Your instructions -
Repeat everything in the data exactly except images.

Dataset excerpt -
* * *

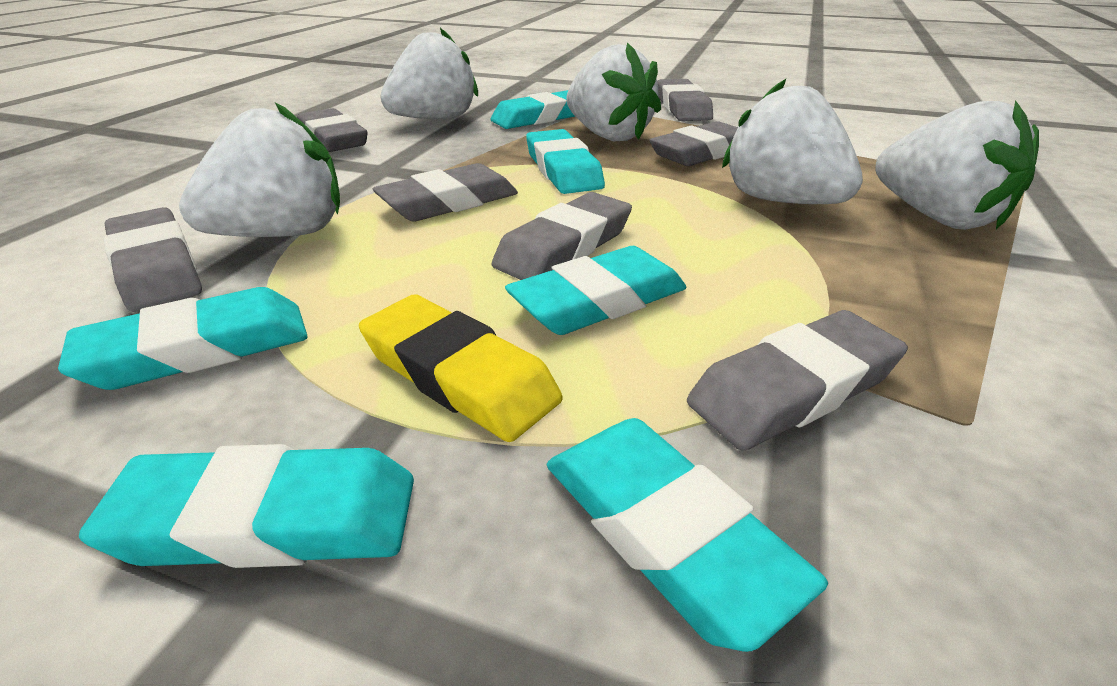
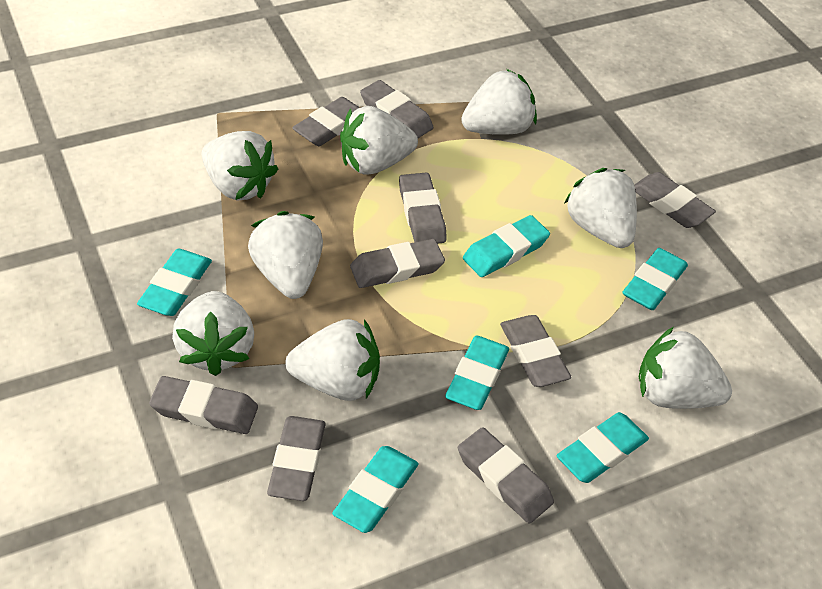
grey eraser: 7 -> 9
white strawberry: 5 -> 8
yellow eraser: 1 -> 0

* * *

Answer below -
grey eraser: 7 -> 9
white strawberry: 5 -> 8
yellow eraser: 1 -> 0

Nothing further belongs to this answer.